_ABOUT THIS EXERCISE_
Retype the data that follows line by line, exactly, and leave its pictures out.

_Collected data entries_
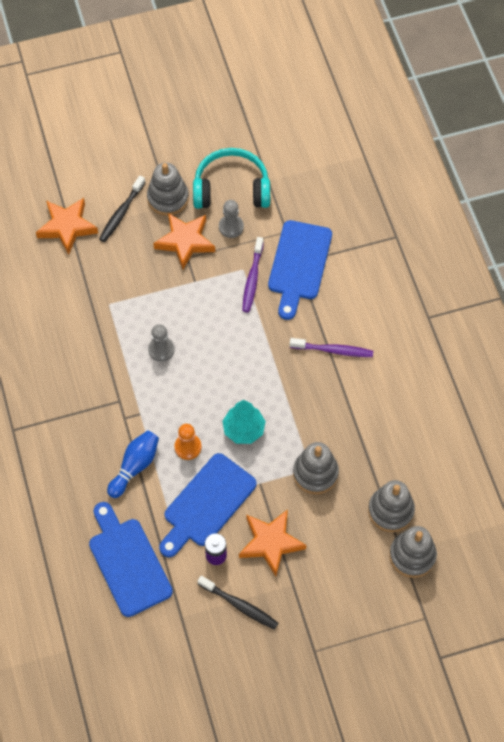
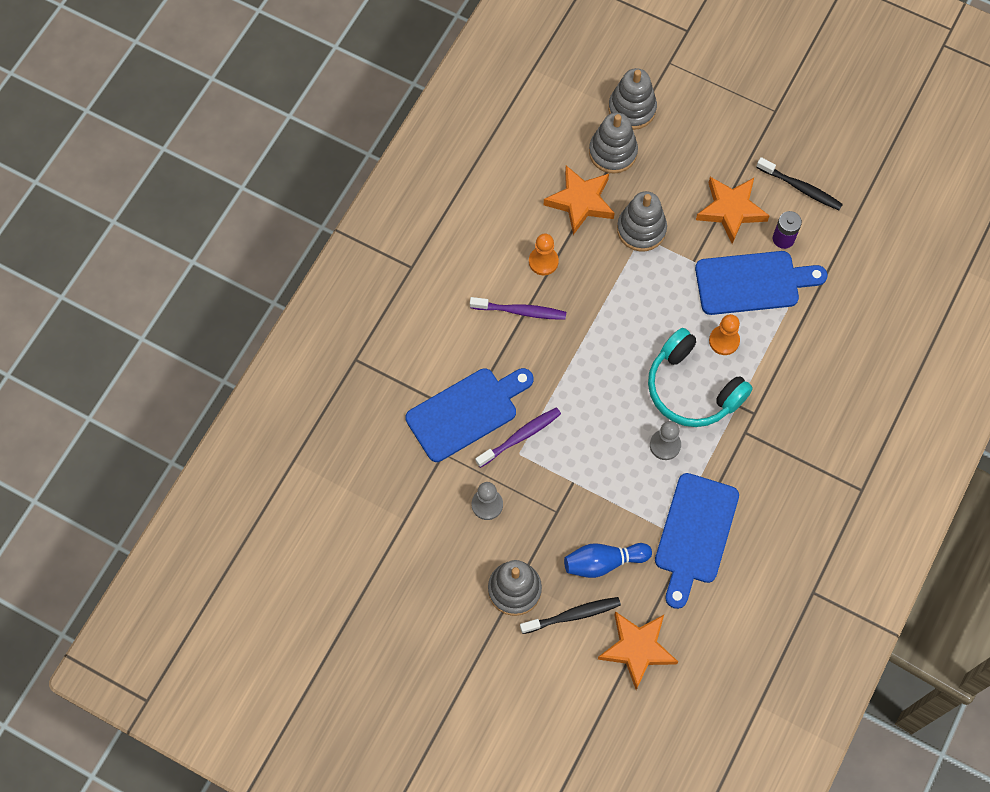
camera: 135 degrees left, 5 degrees up
(128, 563) = (860, 293): blue cutting board -> blue cutting board (695, 534)
(135, 466) = (783, 364): blue bowling pin -> blue bowling pin (603, 562)
(185, 242) = (543, 529): orange star -> orange star (580, 201)
(231, 189) = (446, 543): turquoise headphones -> turquoise headphones (692, 388)
(239, 605) = (800, 188): black toothbrush -> black toothbrush turned 135 degrees clockwise
(243, 429) = (663, 314): turquoise tree -> none
(333, 350) = (520, 311): purple toothbrush -> purple toothbrush turned 135 degrees clockwise
(353, 394) = (543, 261): none -> orange pawn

_OUTPUT FOR THIS TASK_
camera: 135 degrees left, 5 degrees up
(128, 563) = (860, 293): blue cutting board -> blue cutting board (695, 534)
(135, 466) = (783, 364): blue bowling pin -> blue bowling pin (603, 562)
(185, 242) = (543, 529): orange star -> orange star (580, 201)
(231, 189) = (446, 543): turquoise headphones -> turquoise headphones (692, 388)
(239, 605) = (800, 188): black toothbrush -> black toothbrush turned 135 degrees clockwise
(243, 429) = (663, 314): turquoise tree -> none
(333, 350) = (520, 311): purple toothbrush -> purple toothbrush turned 135 degrees clockwise
(353, 394) = (543, 261): none -> orange pawn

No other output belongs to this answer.